EXERCISE: Write out all the entries word for word and omit any pictures.
** Opening INFORMATION PROVIDED block **
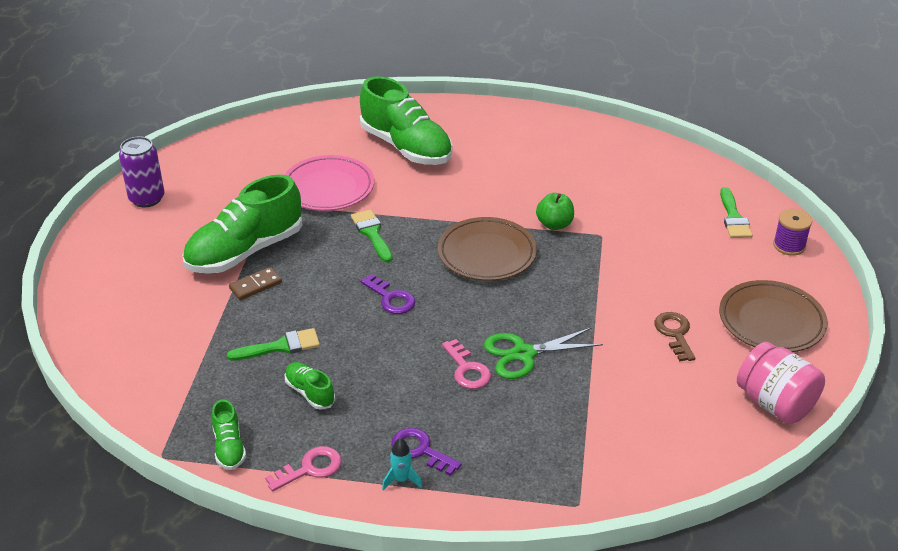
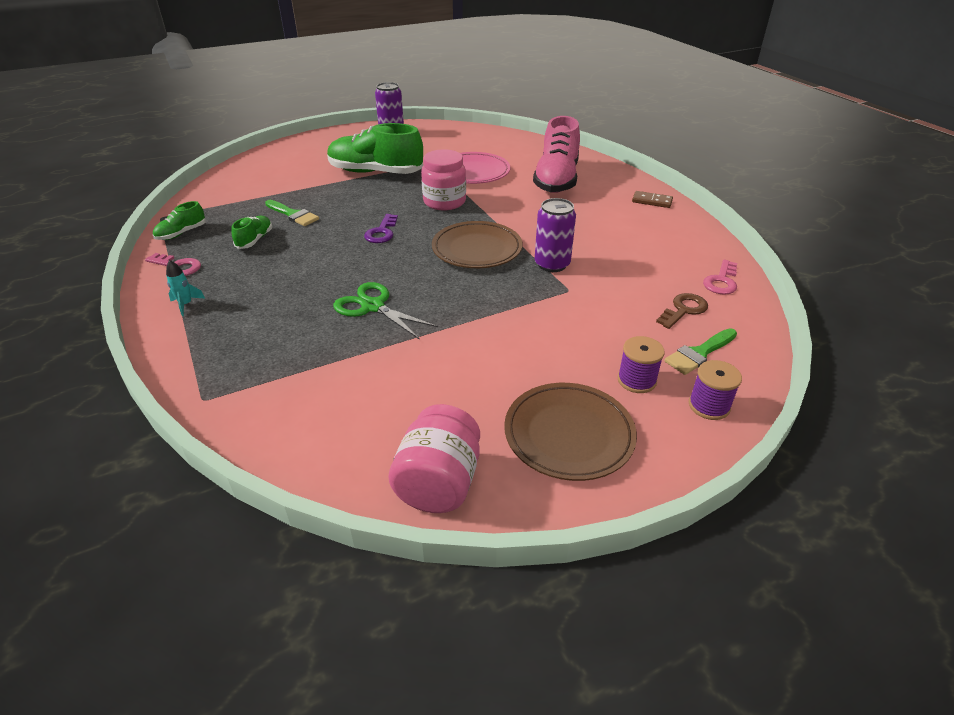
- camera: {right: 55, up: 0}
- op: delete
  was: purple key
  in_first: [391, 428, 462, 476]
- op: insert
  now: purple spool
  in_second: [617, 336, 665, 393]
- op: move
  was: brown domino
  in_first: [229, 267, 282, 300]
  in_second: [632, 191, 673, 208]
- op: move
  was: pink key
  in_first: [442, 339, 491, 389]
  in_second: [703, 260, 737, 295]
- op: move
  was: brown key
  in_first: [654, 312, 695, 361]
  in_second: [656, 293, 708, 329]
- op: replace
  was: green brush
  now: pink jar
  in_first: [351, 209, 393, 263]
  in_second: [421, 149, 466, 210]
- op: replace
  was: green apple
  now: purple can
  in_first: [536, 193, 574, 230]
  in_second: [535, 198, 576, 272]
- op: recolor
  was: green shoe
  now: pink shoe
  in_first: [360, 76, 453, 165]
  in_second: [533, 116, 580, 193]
** Closing INFORMATION PROVIDED block **
SOLUTION TO THIS EXERCISE:
- camera: {right: 55, up: 0}
- op: delete
  was: purple key
  in_first: [391, 428, 462, 476]
- op: insert
  now: purple spool
  in_second: [617, 336, 665, 393]
- op: move
  was: brown domino
  in_first: [229, 267, 282, 300]
  in_second: [632, 191, 673, 208]
- op: move
  was: pink key
  in_first: [442, 339, 491, 389]
  in_second: [703, 260, 737, 295]
- op: move
  was: brown key
  in_first: [654, 312, 695, 361]
  in_second: [656, 293, 708, 329]
- op: replace
  was: green brush
  now: pink jar
  in_first: [351, 209, 393, 263]
  in_second: [421, 149, 466, 210]
- op: replace
  was: green apple
  now: purple can
  in_first: [536, 193, 574, 230]
  in_second: [535, 198, 576, 272]
- op: recolor
  was: green shoe
  now: pink shoe
  in_first: [360, 76, 453, 165]
  in_second: [533, 116, 580, 193]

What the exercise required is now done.